Material supplied —
────────
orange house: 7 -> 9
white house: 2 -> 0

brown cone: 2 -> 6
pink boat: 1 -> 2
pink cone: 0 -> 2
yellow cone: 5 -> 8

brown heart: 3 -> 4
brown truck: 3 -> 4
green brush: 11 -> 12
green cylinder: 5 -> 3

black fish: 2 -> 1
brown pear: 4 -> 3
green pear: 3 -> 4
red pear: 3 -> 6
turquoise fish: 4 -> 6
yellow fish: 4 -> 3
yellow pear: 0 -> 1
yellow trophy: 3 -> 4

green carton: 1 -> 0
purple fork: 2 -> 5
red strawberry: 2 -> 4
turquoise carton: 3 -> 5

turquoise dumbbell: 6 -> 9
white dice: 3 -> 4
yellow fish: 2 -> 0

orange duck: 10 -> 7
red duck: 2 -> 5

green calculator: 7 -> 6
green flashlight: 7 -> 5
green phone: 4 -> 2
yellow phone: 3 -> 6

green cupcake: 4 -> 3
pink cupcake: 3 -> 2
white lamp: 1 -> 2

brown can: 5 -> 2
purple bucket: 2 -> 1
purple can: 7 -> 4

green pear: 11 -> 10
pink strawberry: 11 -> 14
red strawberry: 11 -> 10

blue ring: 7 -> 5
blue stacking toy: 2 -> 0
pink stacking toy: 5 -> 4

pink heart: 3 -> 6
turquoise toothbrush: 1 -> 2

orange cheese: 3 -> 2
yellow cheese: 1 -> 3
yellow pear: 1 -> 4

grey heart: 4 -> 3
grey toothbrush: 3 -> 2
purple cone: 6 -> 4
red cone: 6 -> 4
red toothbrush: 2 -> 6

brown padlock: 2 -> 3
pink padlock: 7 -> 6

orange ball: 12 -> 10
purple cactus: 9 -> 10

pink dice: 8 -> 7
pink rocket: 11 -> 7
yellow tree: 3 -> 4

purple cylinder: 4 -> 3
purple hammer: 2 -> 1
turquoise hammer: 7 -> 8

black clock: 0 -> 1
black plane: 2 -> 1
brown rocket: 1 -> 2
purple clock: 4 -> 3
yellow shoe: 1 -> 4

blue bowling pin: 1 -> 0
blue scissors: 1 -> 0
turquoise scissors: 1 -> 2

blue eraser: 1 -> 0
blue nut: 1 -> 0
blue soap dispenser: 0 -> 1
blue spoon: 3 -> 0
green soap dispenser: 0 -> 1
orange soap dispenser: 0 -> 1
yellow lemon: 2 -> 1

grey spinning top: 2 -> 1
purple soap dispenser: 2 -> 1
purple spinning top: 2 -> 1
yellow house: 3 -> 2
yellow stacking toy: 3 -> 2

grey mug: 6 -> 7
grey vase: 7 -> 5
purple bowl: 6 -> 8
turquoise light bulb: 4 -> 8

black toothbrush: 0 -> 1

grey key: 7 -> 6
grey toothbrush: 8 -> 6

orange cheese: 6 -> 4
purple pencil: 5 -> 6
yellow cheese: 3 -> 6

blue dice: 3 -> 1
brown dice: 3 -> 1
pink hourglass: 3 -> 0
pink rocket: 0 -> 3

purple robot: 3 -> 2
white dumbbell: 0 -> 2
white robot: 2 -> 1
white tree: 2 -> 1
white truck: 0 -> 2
────────
Problem to work on — Transcribe each line of the listing above precisely as it appears.

Exercise result —
orange house: 7 -> 9
white house: 2 -> 0

brown cone: 2 -> 6
pink boat: 1 -> 2
pink cone: 0 -> 2
yellow cone: 5 -> 8

brown heart: 3 -> 4
brown truck: 3 -> 4
green brush: 11 -> 12
green cylinder: 5 -> 3

black fish: 2 -> 1
brown pear: 4 -> 3
green pear: 3 -> 4
red pear: 3 -> 6
turquoise fish: 4 -> 6
yellow fish: 4 -> 3
yellow pear: 0 -> 1
yellow trophy: 3 -> 4

green carton: 1 -> 0
purple fork: 2 -> 5
red strawberry: 2 -> 4
turquoise carton: 3 -> 5

turquoise dumbbell: 6 -> 9
white dice: 3 -> 4
yellow fish: 2 -> 0

orange duck: 10 -> 7
red duck: 2 -> 5

green calculator: 7 -> 6
green flashlight: 7 -> 5
green phone: 4 -> 2
yellow phone: 3 -> 6

green cupcake: 4 -> 3
pink cupcake: 3 -> 2
white lamp: 1 -> 2

brown can: 5 -> 2
purple bucket: 2 -> 1
purple can: 7 -> 4

green pear: 11 -> 10
pink strawberry: 11 -> 14
red strawberry: 11 -> 10

blue ring: 7 -> 5
blue stacking toy: 2 -> 0
pink stacking toy: 5 -> 4

pink heart: 3 -> 6
turquoise toothbrush: 1 -> 2

orange cheese: 3 -> 2
yellow cheese: 1 -> 3
yellow pear: 1 -> 4

grey heart: 4 -> 3
grey toothbrush: 3 -> 2
purple cone: 6 -> 4
red cone: 6 -> 4
red toothbrush: 2 -> 6

brown padlock: 2 -> 3
pink padlock: 7 -> 6

orange ball: 12 -> 10
purple cactus: 9 -> 10

pink dice: 8 -> 7
pink rocket: 11 -> 7
yellow tree: 3 -> 4

purple cylinder: 4 -> 3
purple hammer: 2 -> 1
turquoise hammer: 7 -> 8

black clock: 0 -> 1
black plane: 2 -> 1
brown rocket: 1 -> 2
purple clock: 4 -> 3
yellow shoe: 1 -> 4

blue bowling pin: 1 -> 0
blue scissors: 1 -> 0
turquoise scissors: 1 -> 2

blue eraser: 1 -> 0
blue nut: 1 -> 0
blue soap dispenser: 0 -> 1
blue spoon: 3 -> 0
green soap dispenser: 0 -> 1
orange soap dispenser: 0 -> 1
yellow lemon: 2 -> 1

grey spinning top: 2 -> 1
purple soap dispenser: 2 -> 1
purple spinning top: 2 -> 1
yellow house: 3 -> 2
yellow stacking toy: 3 -> 2

grey mug: 6 -> 7
grey vase: 7 -> 5
purple bowl: 6 -> 8
turquoise light bulb: 4 -> 8

black toothbrush: 0 -> 1

grey key: 7 -> 6
grey toothbrush: 8 -> 6

orange cheese: 6 -> 4
purple pencil: 5 -> 6
yellow cheese: 3 -> 6

blue dice: 3 -> 1
brown dice: 3 -> 1
pink hourglass: 3 -> 0
pink rocket: 0 -> 3

purple robot: 3 -> 2
white dumbbell: 0 -> 2
white robot: 2 -> 1
white tree: 2 -> 1
white truck: 0 -> 2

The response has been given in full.